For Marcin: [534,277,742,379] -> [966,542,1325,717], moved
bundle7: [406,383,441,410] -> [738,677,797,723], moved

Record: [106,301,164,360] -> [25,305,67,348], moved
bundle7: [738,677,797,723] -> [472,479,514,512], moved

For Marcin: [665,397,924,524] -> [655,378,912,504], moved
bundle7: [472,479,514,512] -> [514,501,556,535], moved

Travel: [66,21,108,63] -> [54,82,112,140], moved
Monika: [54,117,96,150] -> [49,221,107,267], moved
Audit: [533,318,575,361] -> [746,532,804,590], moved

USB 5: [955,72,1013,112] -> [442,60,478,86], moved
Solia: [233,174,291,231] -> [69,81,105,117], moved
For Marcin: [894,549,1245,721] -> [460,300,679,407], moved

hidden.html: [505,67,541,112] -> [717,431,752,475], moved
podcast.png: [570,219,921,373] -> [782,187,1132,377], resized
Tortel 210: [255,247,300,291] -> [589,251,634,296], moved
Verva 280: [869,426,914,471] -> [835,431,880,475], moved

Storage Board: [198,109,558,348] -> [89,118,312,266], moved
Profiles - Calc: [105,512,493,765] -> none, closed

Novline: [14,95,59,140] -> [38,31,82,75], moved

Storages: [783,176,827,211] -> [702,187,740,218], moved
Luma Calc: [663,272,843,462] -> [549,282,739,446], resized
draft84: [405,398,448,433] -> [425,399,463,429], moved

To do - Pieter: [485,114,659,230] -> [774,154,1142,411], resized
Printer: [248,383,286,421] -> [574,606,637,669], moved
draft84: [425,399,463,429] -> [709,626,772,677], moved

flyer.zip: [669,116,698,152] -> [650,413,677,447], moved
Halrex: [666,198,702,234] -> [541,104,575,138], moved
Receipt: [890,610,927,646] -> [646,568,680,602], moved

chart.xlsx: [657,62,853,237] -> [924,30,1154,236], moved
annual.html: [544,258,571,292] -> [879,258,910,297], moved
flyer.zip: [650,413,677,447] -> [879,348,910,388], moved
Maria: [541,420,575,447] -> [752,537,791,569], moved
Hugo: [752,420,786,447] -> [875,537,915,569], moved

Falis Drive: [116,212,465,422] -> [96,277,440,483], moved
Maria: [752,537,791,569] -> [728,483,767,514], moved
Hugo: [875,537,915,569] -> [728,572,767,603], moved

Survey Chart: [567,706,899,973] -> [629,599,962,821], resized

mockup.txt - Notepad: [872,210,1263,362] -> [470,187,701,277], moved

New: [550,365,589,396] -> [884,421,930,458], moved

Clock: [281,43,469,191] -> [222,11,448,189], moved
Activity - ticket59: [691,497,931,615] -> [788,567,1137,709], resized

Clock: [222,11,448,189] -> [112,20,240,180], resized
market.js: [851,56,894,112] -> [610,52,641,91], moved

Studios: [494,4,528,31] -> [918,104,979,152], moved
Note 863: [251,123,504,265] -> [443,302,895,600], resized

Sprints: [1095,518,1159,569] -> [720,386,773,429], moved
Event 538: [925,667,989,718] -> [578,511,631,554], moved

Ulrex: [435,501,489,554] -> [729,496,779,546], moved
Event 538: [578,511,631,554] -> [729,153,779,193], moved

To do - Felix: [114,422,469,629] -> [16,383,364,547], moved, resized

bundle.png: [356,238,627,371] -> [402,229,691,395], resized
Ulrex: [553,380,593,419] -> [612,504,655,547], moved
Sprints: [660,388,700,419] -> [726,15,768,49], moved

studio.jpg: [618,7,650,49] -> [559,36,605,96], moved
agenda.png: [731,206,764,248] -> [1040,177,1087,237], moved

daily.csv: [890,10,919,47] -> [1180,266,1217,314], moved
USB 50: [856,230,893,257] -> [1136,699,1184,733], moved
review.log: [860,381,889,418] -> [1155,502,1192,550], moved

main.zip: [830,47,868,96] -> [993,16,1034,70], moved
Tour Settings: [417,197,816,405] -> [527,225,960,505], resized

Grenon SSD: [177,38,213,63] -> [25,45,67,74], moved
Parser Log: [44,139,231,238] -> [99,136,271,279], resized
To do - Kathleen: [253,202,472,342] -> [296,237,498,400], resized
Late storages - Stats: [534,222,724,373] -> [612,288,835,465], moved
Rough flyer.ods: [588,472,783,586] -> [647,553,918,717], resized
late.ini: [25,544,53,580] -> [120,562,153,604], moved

______

Your task is to transcribe, with no changes, only the lines of the listing above that lie between the line holding "USB 5: [955,72,1013,112]" and the line holding "draft84: [405,398,448,433] ->", inclusive.

Answer section —
USB 5: [955,72,1013,112] -> [442,60,478,86], moved
Solia: [233,174,291,231] -> [69,81,105,117], moved
For Marcin: [894,549,1245,721] -> [460,300,679,407], moved

hidden.html: [505,67,541,112] -> [717,431,752,475], moved
podcast.png: [570,219,921,373] -> [782,187,1132,377], resized
Tortel 210: [255,247,300,291] -> [589,251,634,296], moved
Verva 280: [869,426,914,471] -> [835,431,880,475], moved

Storage Board: [198,109,558,348] -> [89,118,312,266], moved
Profiles - Calc: [105,512,493,765] -> none, closed

Novline: [14,95,59,140] -> [38,31,82,75], moved

Storages: [783,176,827,211] -> [702,187,740,218], moved
Luma Calc: [663,272,843,462] -> [549,282,739,446], resized
draft84: [405,398,448,433] -> [425,399,463,429], moved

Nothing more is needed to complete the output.